▶ [Work instructions]:
Omit the pictures and print exactly the lines of the listing below, starting at the first and ending at the line containing "(73, 430) = (437, 539): pink".

▶ [Material supplied]:
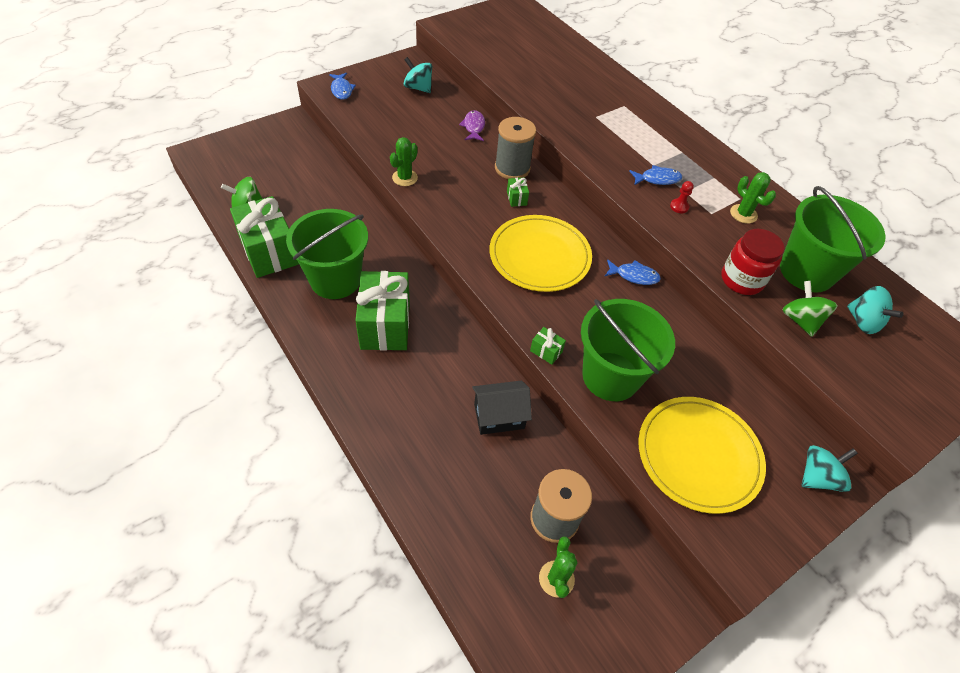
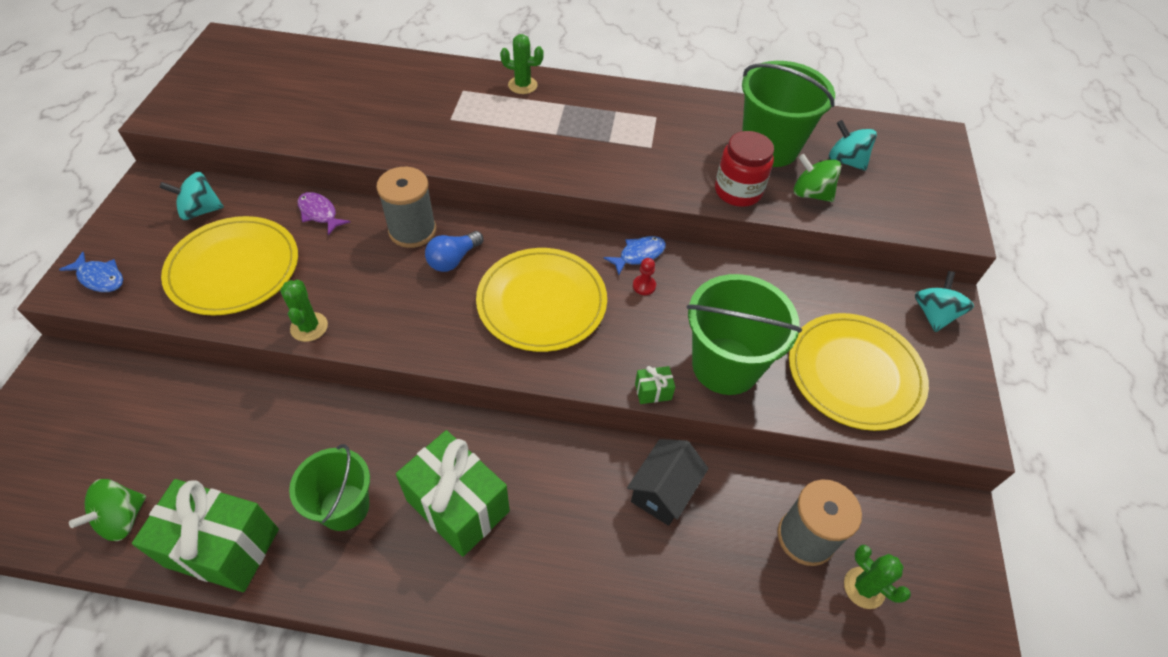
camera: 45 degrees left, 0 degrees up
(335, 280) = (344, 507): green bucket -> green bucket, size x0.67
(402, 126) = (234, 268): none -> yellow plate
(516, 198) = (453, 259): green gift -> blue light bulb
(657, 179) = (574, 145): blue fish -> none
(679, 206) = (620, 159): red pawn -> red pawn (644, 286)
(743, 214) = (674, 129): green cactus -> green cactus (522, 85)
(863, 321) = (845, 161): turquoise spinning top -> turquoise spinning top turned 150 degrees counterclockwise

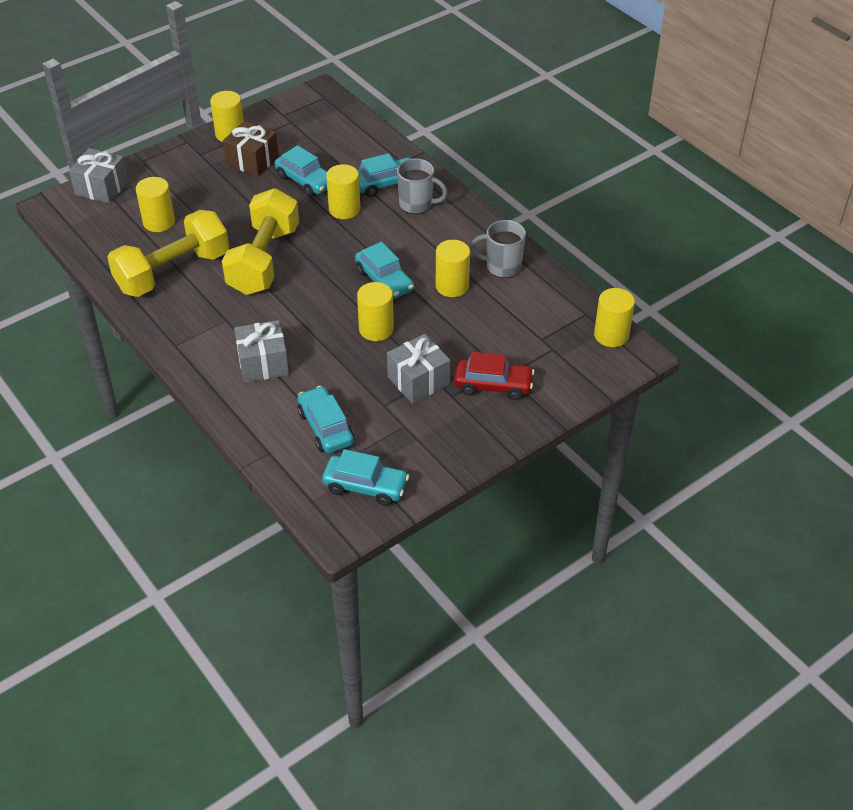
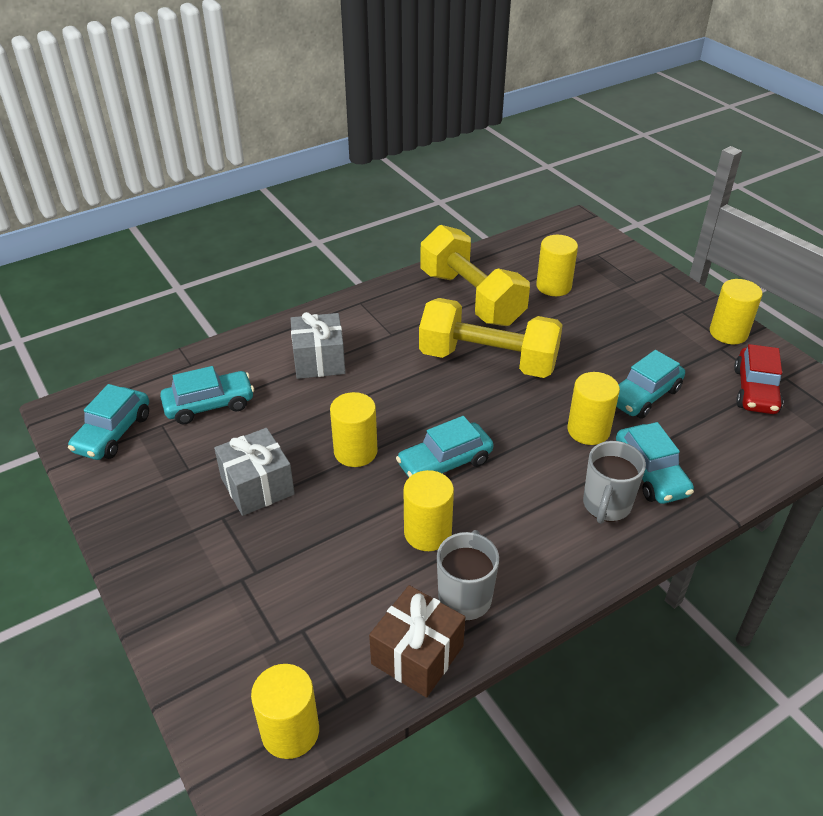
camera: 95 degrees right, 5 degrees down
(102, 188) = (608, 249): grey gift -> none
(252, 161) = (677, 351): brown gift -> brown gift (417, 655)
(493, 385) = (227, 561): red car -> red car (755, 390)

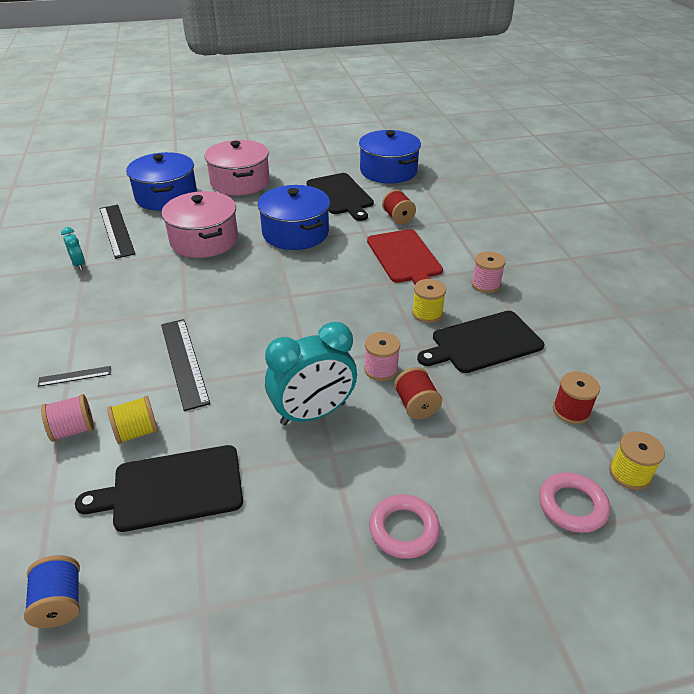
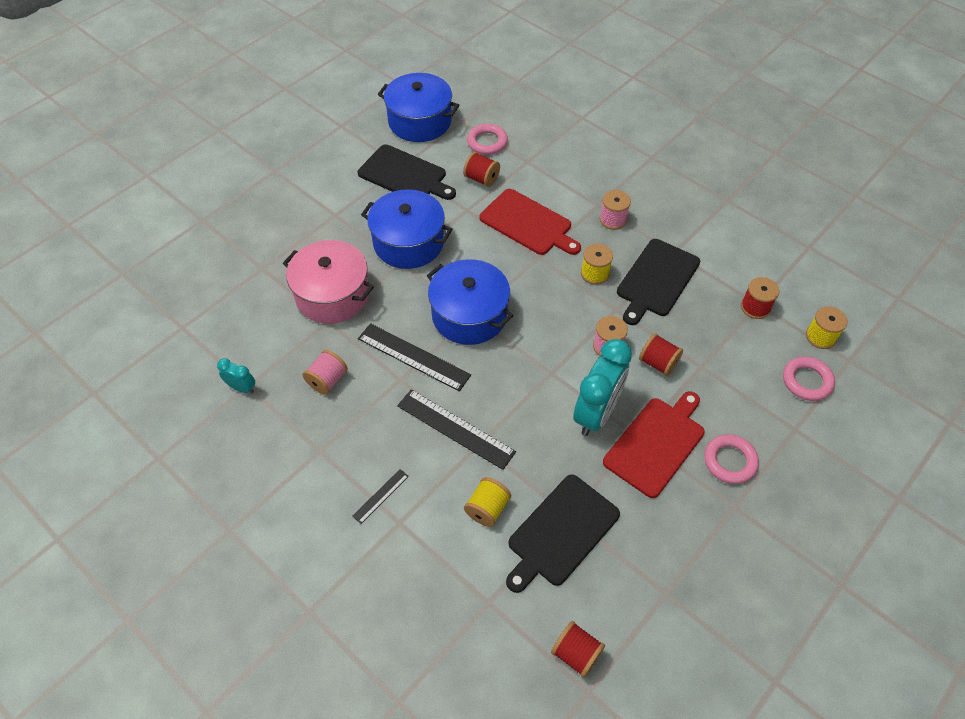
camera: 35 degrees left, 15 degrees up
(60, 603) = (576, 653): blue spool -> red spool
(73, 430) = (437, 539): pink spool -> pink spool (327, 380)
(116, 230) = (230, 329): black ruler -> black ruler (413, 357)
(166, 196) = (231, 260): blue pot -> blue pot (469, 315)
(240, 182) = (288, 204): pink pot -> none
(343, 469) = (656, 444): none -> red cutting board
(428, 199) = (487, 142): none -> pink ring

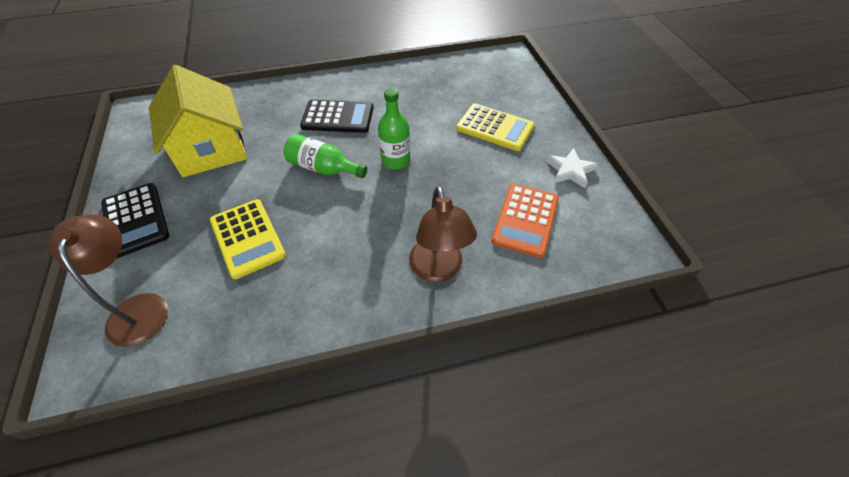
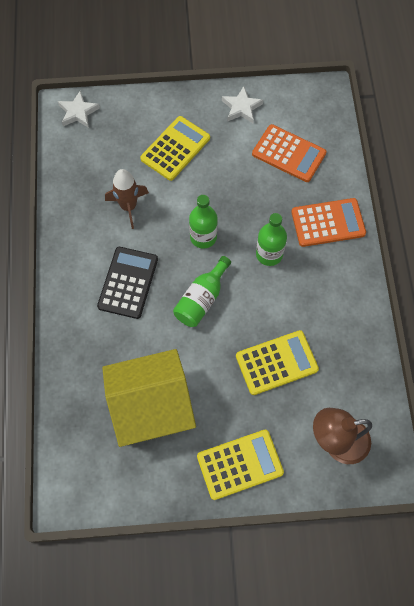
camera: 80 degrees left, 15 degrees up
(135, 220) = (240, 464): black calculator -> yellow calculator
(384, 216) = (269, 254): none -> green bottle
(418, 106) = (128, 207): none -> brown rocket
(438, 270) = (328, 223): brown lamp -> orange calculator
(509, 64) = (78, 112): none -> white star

▶ [Result of this exercise]:
camera: 45 degrees left, 0 degrees up
(335, 280) = (344, 507): green bucket -> green bucket, size x0.67
(402, 126) = (234, 268): none -> yellow plate
(516, 198) = (453, 259): green gift -> blue light bulb
(657, 179) = (574, 145): blue fish -> none
(679, 206) = (620, 159): red pawn -> red pawn (644, 286)
(743, 214) = (674, 129): green cactus -> green cactus (522, 85)
(863, 321) = (845, 161): turquoise spinning top -> turquoise spinning top turned 150 degrees counterclockwise

camera: 95 degrees right, 5 degrees down
(102, 188) = (608, 249): grey gift -> none
(252, 161) = (677, 351): brown gift -> brown gift (417, 655)
(493, 385) = (227, 561): red car -> red car (755, 390)

camera: 35 degrees left, 15 degrees up
(60, 603) = (576, 653): blue spool -> red spool
(73, 430) = (437, 539): pink spool -> pink spool (327, 380)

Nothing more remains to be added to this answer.